Task to carry out: Only one stretch of the listing below is wanted. Begin at the line that has "C1: 1.5uF (plus", stop after the line that has "U2 pin OUT: ADC -> FILT", and repeat every line in between exactly.

** Opening Raw data block **

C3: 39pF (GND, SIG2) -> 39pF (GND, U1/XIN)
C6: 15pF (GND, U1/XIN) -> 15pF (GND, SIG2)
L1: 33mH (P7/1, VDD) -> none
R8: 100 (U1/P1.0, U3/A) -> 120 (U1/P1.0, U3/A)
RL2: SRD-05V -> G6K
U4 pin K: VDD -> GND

** Closing Raw data block **
** Opening Raw data block **

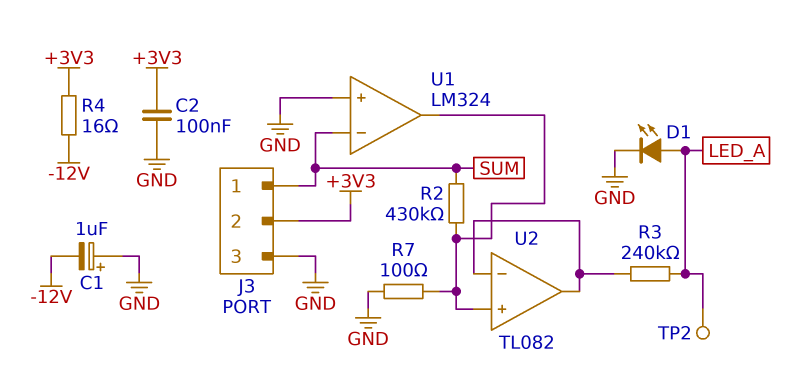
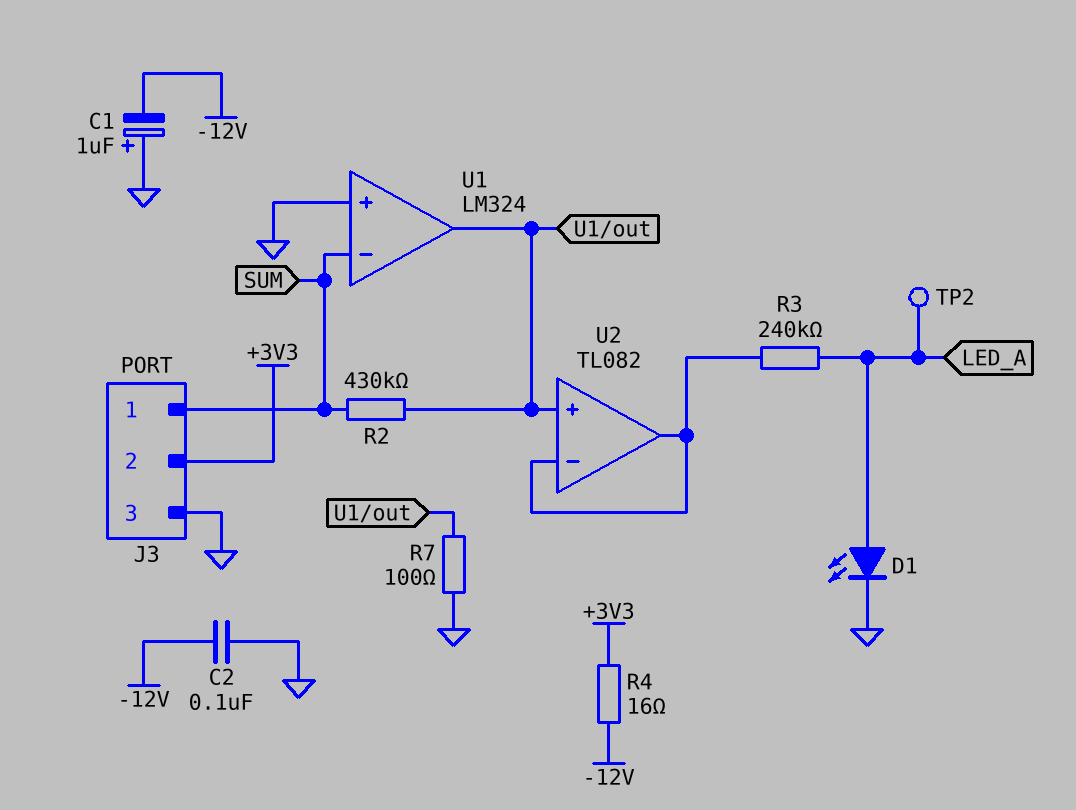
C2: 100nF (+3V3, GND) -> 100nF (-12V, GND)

** Closing Raw data block **
** Opening Raw data block **

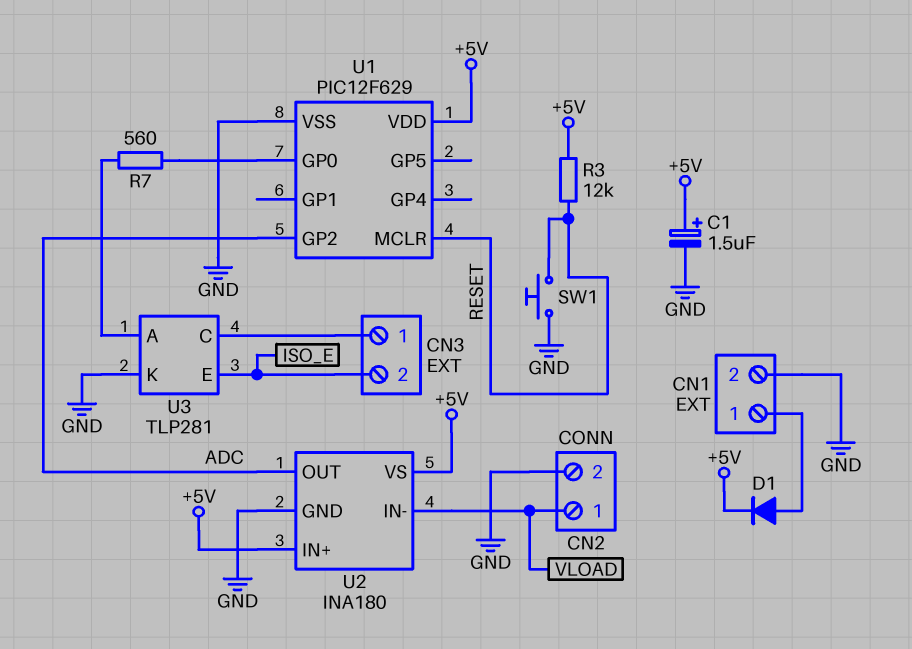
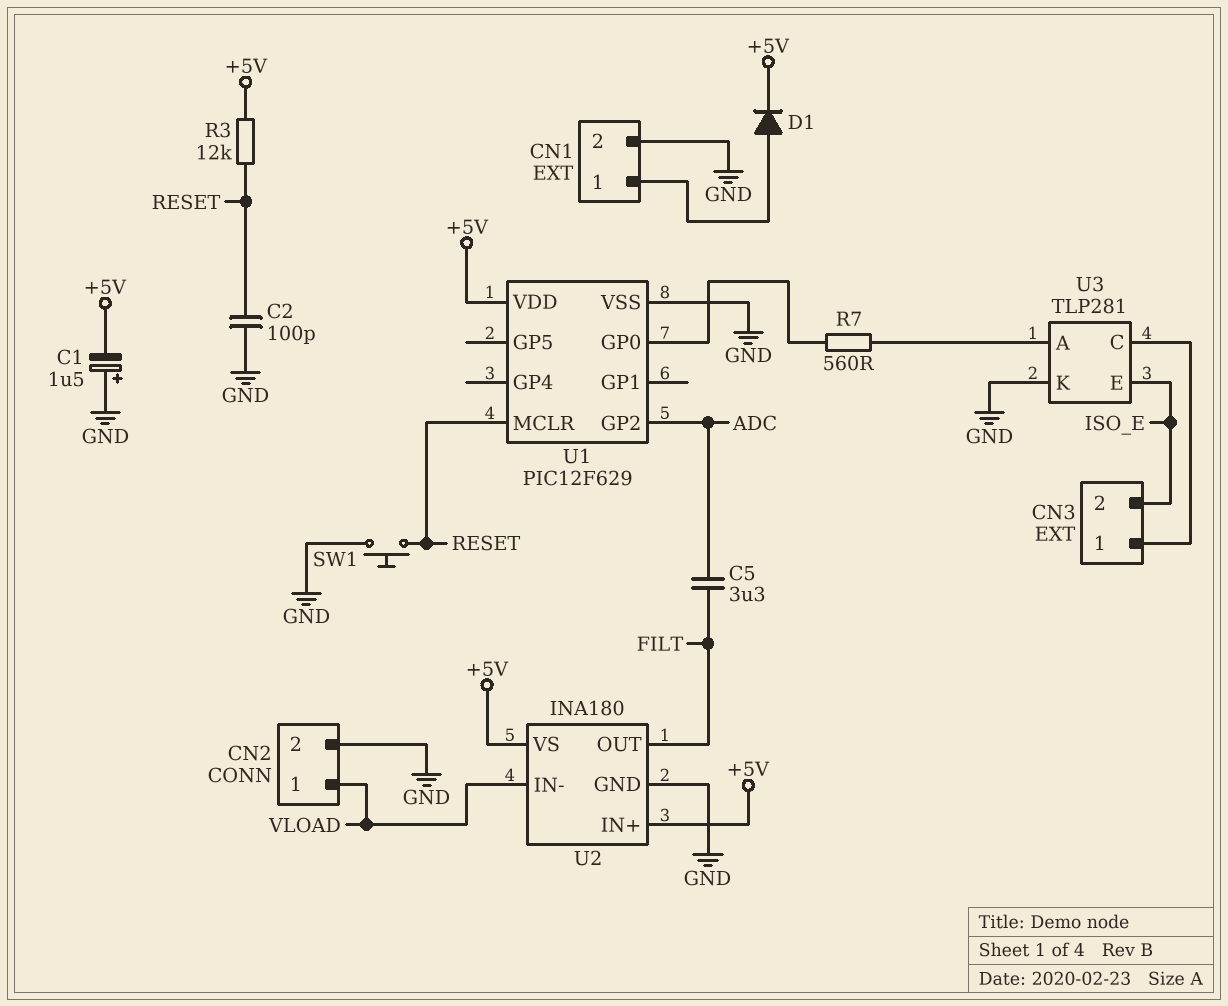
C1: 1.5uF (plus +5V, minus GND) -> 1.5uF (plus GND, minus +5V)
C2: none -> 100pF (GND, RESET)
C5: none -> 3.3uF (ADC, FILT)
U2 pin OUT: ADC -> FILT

** Closing Raw data block **

Expected output:
C1: 1.5uF (plus +5V, minus GND) -> 1.5uF (plus GND, minus +5V)
C2: none -> 100pF (GND, RESET)
C5: none -> 3.3uF (ADC, FILT)
U2 pin OUT: ADC -> FILT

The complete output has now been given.